■ Aim of the exercise ■
Repeat the entries without change, omitting the pictures.
::: Source records :::
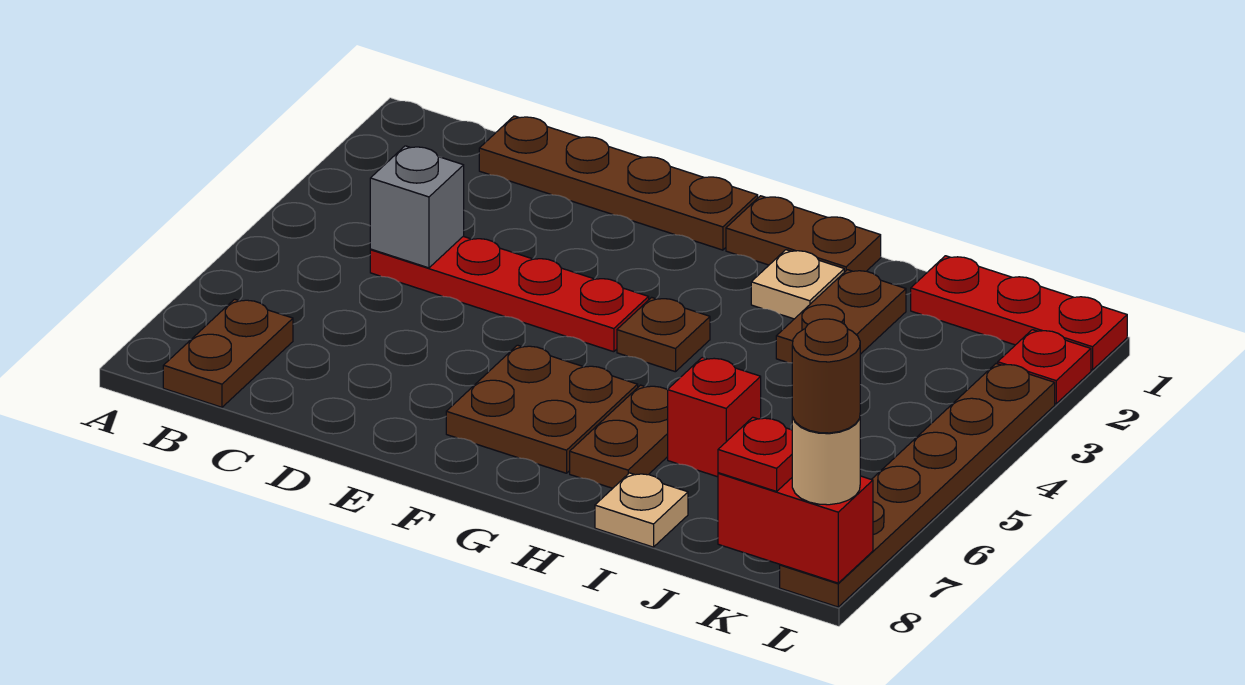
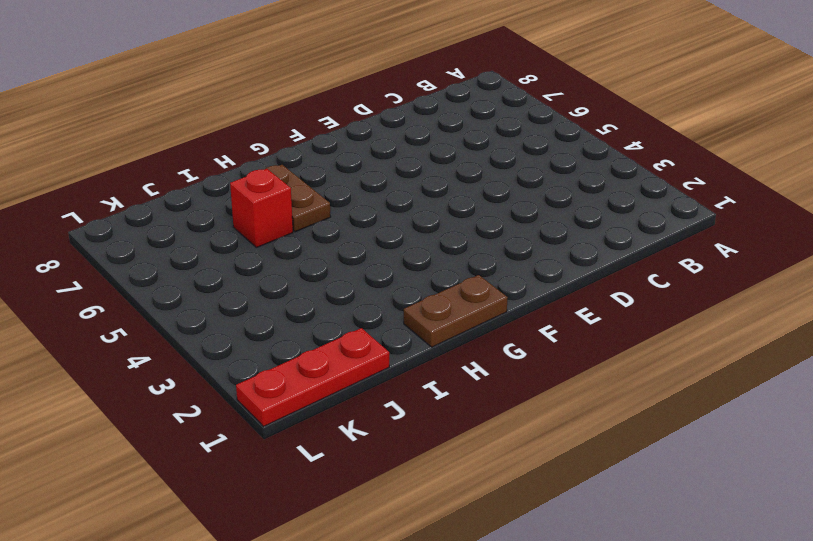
none -> brown plate B7:B8 level 1
none -> brown plate C1:F1 level 1
none -> red plate C4:F4 level 1

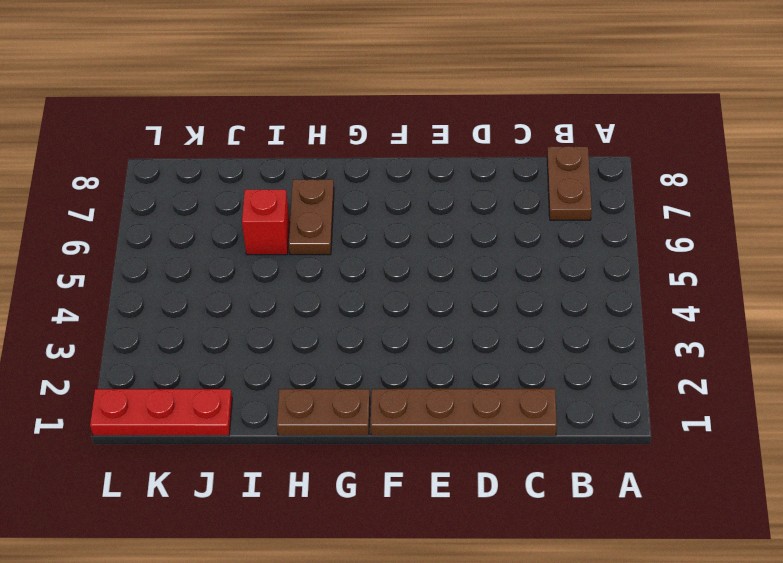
none -> red plate C4:F4 level 1
none -> brown plate F6:G7 level 1
none -> brown plate G4 level 1

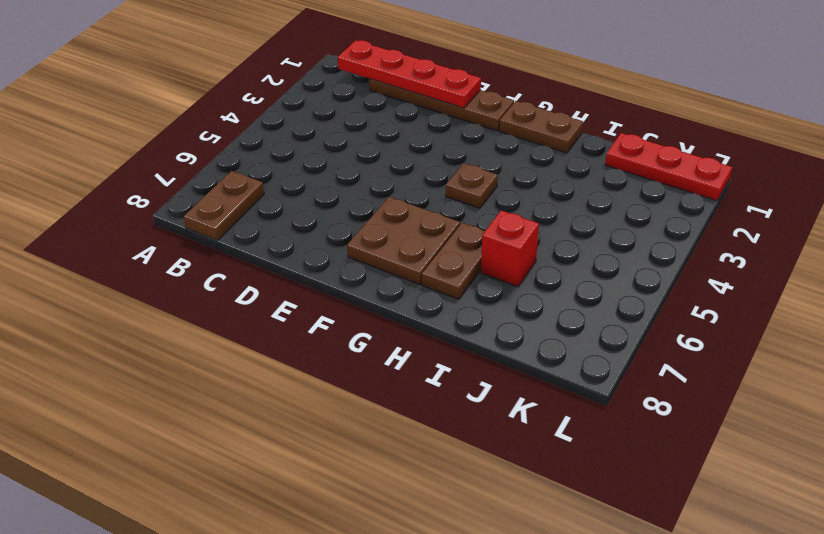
red plate B1:E1 level 2 -> red plate C4:F4 level 1
none -> tan plate H2 level 1
none -> brown plate I2:I3 level 1
none -> tan plate I8 level 1

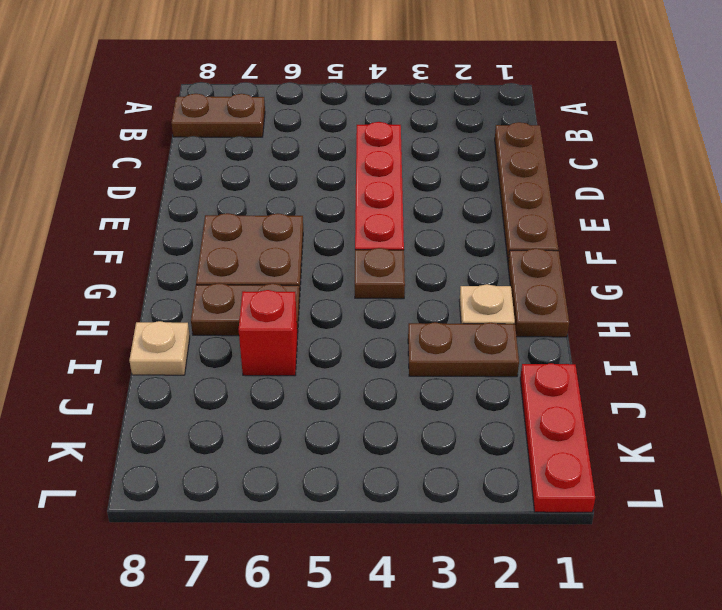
none -> red plate L2 level 1
none -> brown plate L3:L8 level 1
none -> grey brick C4 level 2

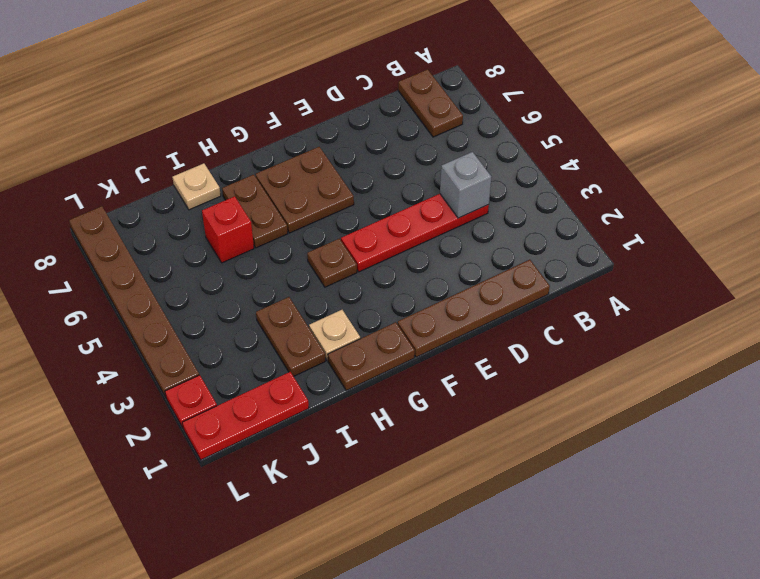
none -> red brick K8:L8 level 2
none -> red plate K8 level 3
none -> tan round brick L8 level 3

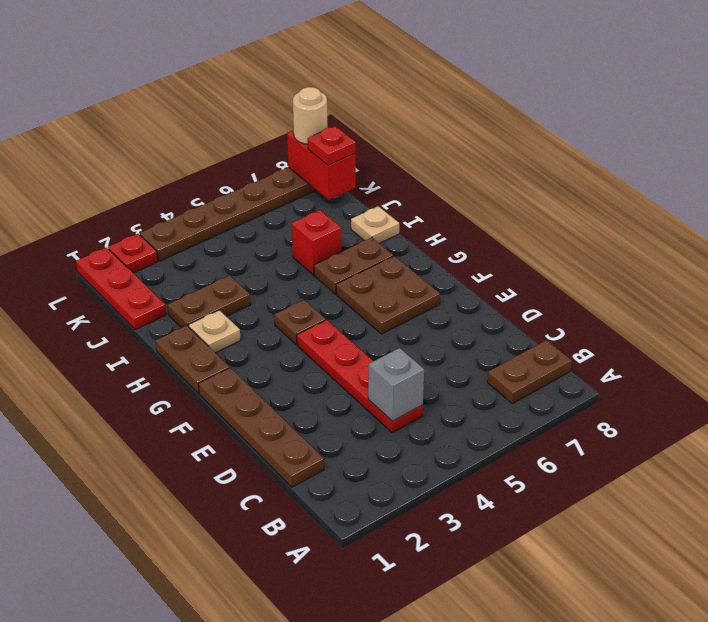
none -> brown round brick L8 level 4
:::
■ Answer to the exercise ■
none -> brown plate B7:B8 level 1
none -> brown plate C1:F1 level 1
none -> red plate C4:F4 level 1

none -> red plate C4:F4 level 1
none -> brown plate F6:G7 level 1
none -> brown plate G4 level 1

red plate B1:E1 level 2 -> red plate C4:F4 level 1
none -> tan plate H2 level 1
none -> brown plate I2:I3 level 1
none -> tan plate I8 level 1

none -> red plate L2 level 1
none -> brown plate L3:L8 level 1
none -> grey brick C4 level 2

none -> red brick K8:L8 level 2
none -> red plate K8 level 3
none -> tan round brick L8 level 3

none -> brown round brick L8 level 4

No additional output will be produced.